== Problem statement ==
Search the data below for the string "bucket" and copy all lines where it shows up.

++++++

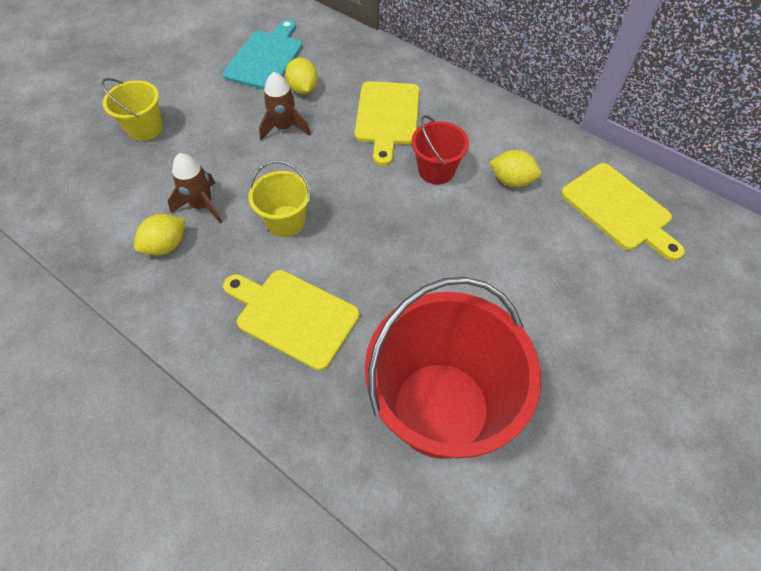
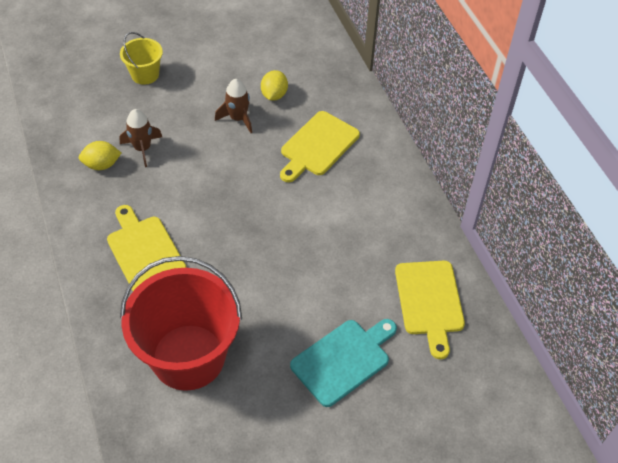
camera: 30 degrees right, 5 degrees down
(266, 58) = (266, 57): turquoise cutting board -> turquoise cutting board (343, 360)
(285, 221) = (187, 187): yellow bucket -> none
(436, 170) = (319, 204): red bucket -> none
(511, 180) = (368, 239): yellow lemon -> none

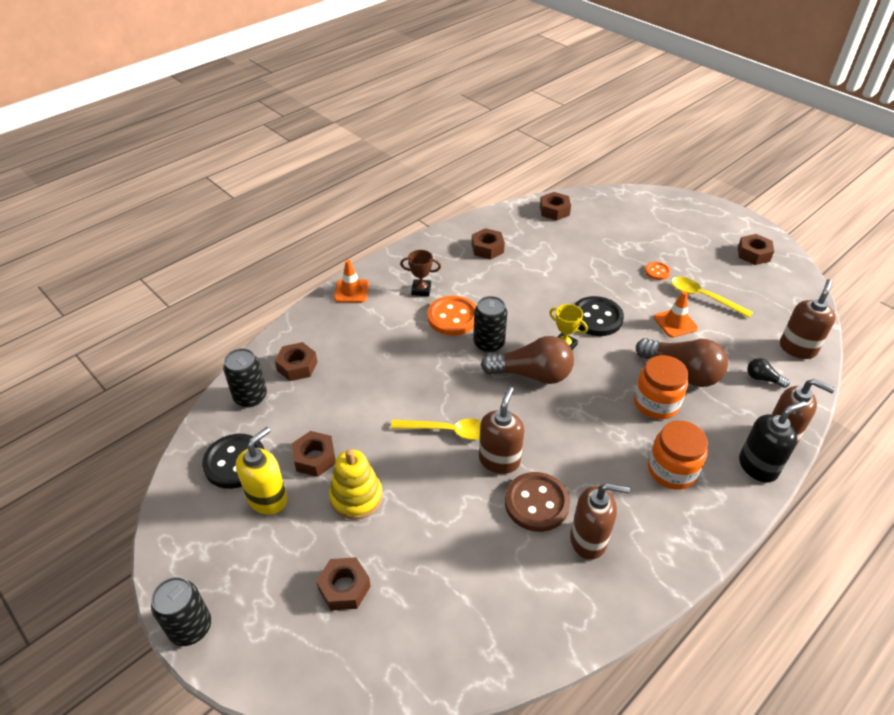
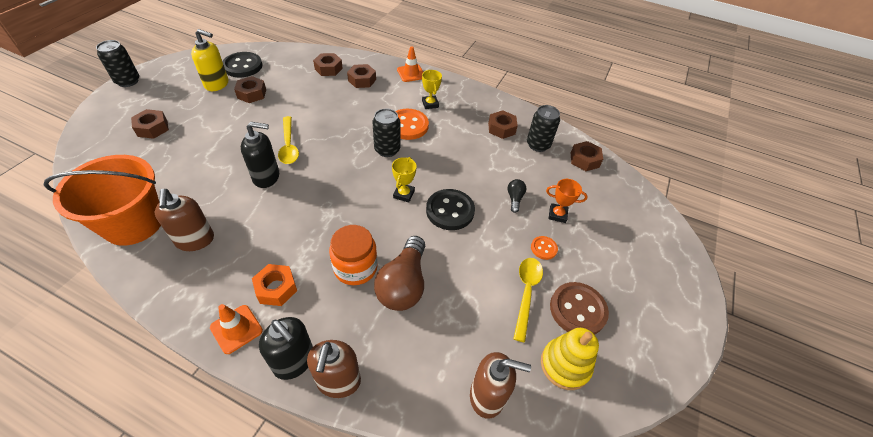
camera: 65 degrees right, 5 degrees up
(250, 397) = (296, 58): black can -> black can (538, 145)
(356, 497) = (222, 117): yellow stacking toy -> yellow stacking toy (565, 365)
(421, 290) = (430, 104): brown trophy -> yellow trophy
(499, 460) = (266, 177): brown soap dispenser -> black soap dispenser
(532, 374) = (362, 180): brown light bulb -> none
(536, 503) = (228, 204): brown button -> brown button (577, 310)
(543, 608) = (133, 223): none -> orange bucket
(619, 251) = (557, 215): none -> orange trophy
(672, 470) = (276, 288): orange jar -> orange nut
(675, 323) = (472, 272): orange traffic cone -> orange traffic cone (236, 329)
(753, 254) = (635, 338): brown nut -> brown nut (362, 80)
(762, 379) = (422, 360): black light bulb -> black light bulb (514, 199)

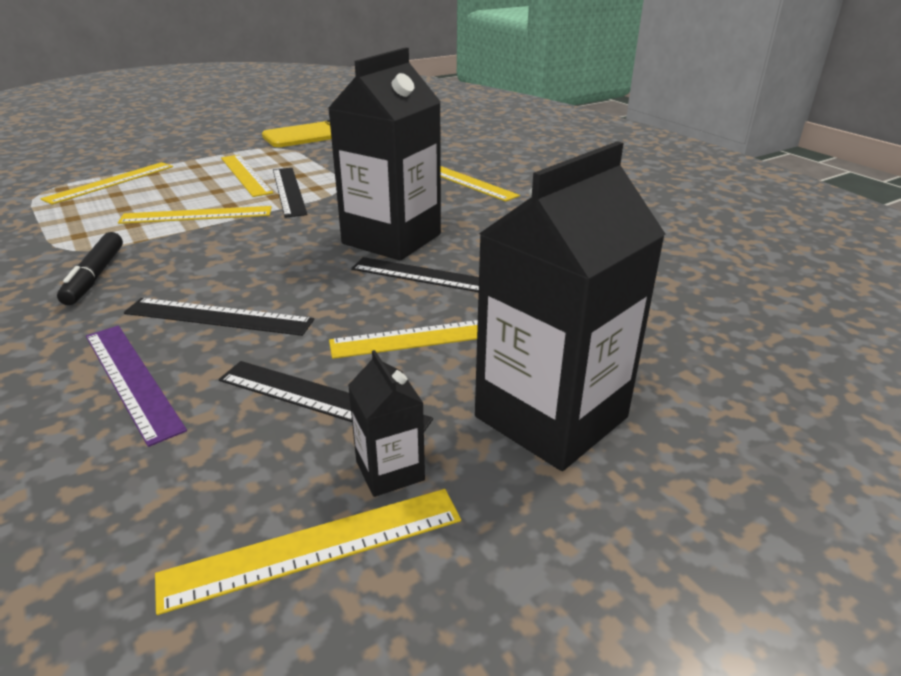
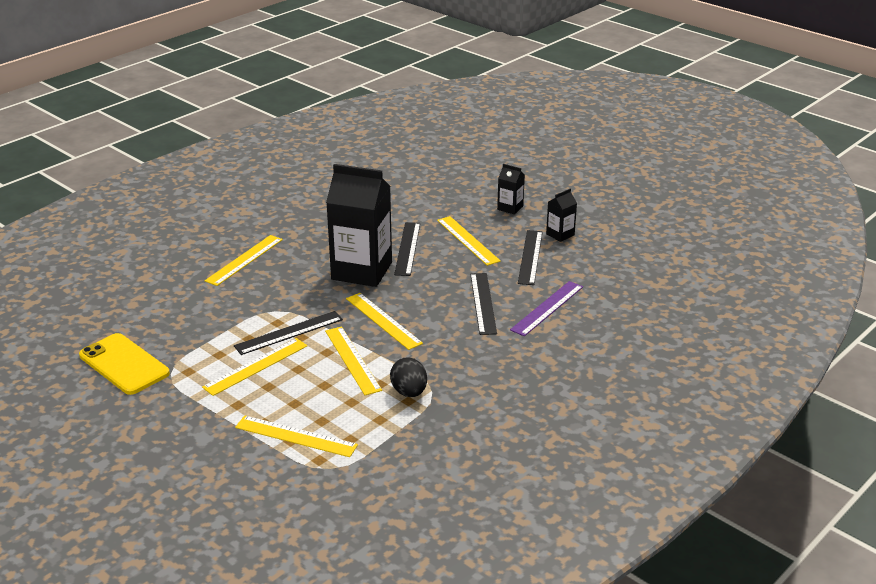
camera: 105 degrees left, 0 degrees up
(92, 237) = (409, 392): none -> black egg
(95, 276) = (462, 364): black marker -> none
(315, 547) = (601, 241): yellow ruler -> yellow ruler (383, 320)
(551, 417) = (510, 208): black carton -> black carton, size x0.44

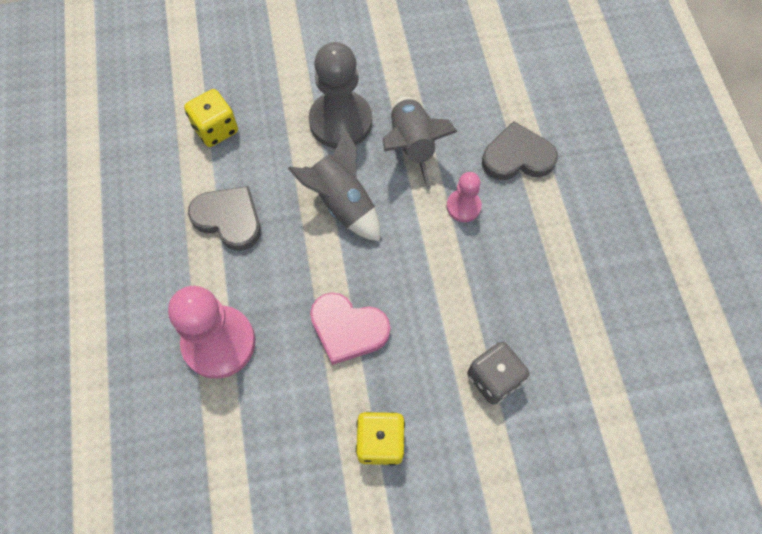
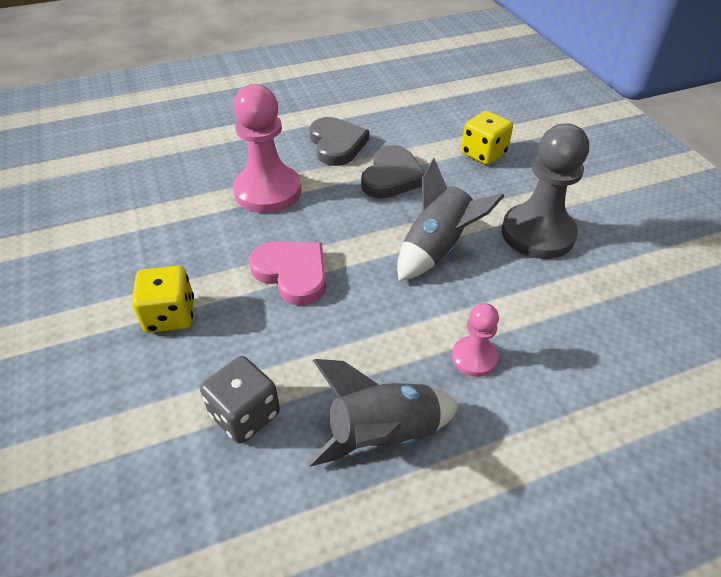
camera: 80 degrees right, 20 degrees down
(348, 329) = (292, 273): pink heart -> pink heart turned 120 degrees clockwise
(412, 146) = (537, 297): grey rocket -> grey rocket (383, 434)
(517, 157) = (577, 412): grey heart -> grey heart (337, 144)

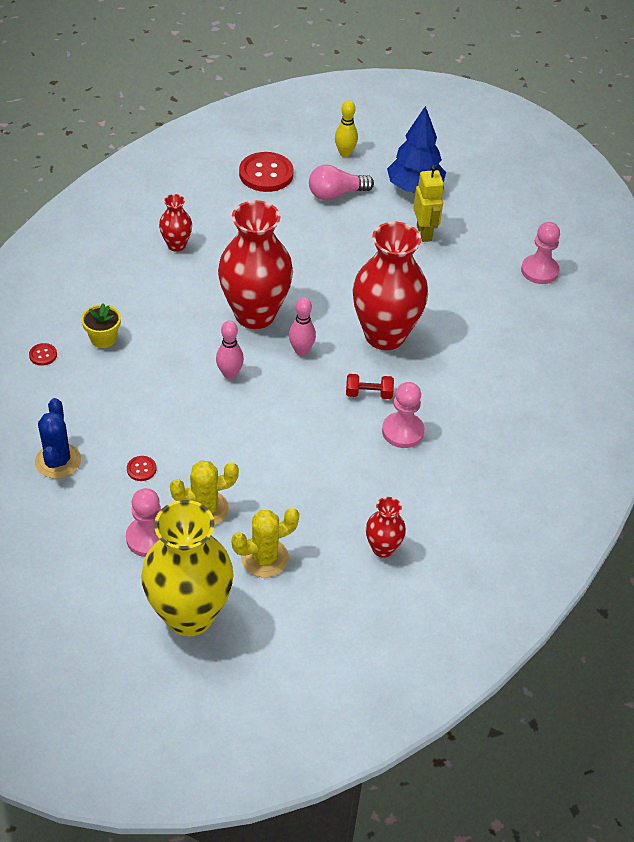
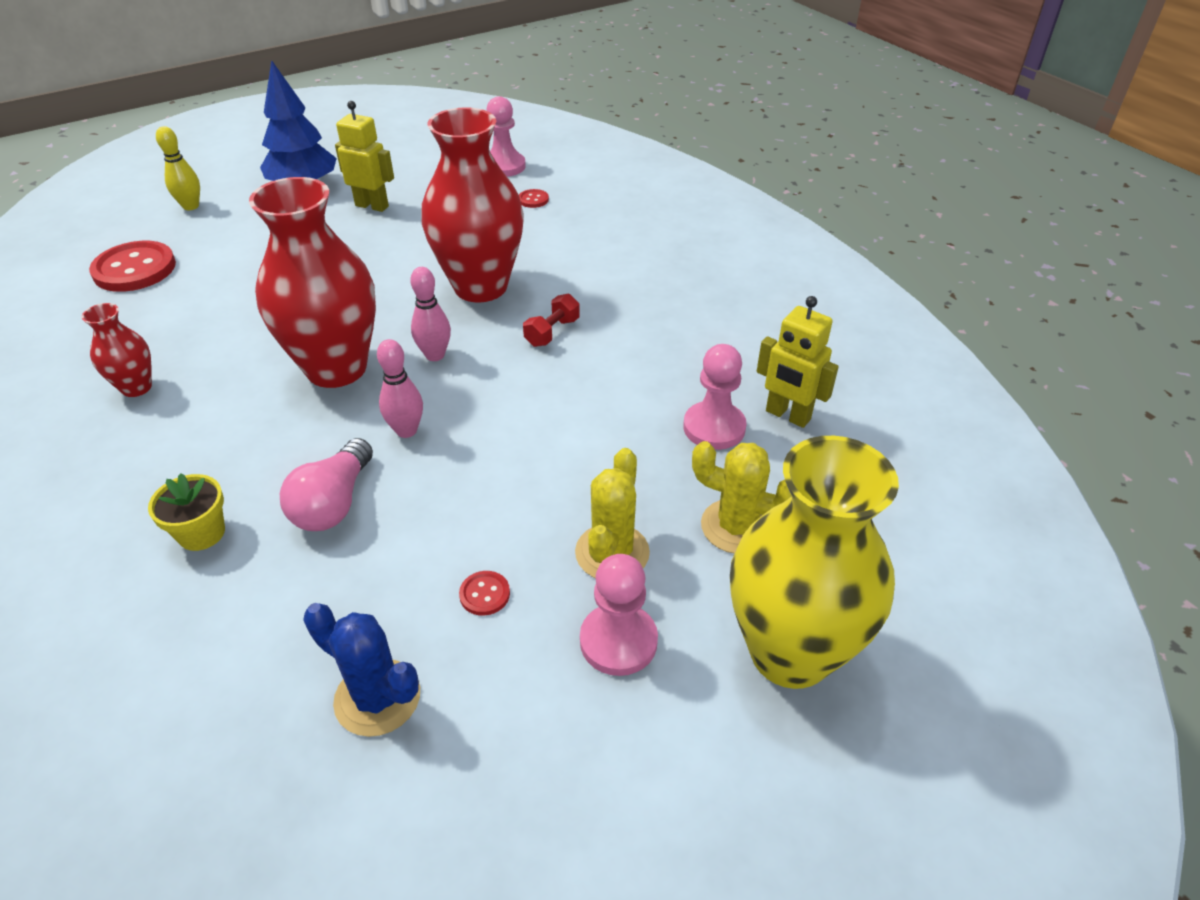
camera: 55 degrees left, 5 degrees down
(43, 355) = (147, 623): red button -> red button (533, 200)
(264, 558) = (736, 526): yellow cactus -> yellow cactus turned 75 degrees counterclockwise
(336, 194) = (239, 235): pink light bulb -> pink light bulb (334, 503)
(383, 548) = (787, 415): red vase -> yellow robot
(402, 431) = (629, 331): pink pawn -> pink pawn (714, 428)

++++++

== Response area ==
(285, 221) = (187, 187): yellow bucket -> none
(436, 170) = (319, 204): red bucket -> none
(543, 608) = (133, 223): none -> orange bucket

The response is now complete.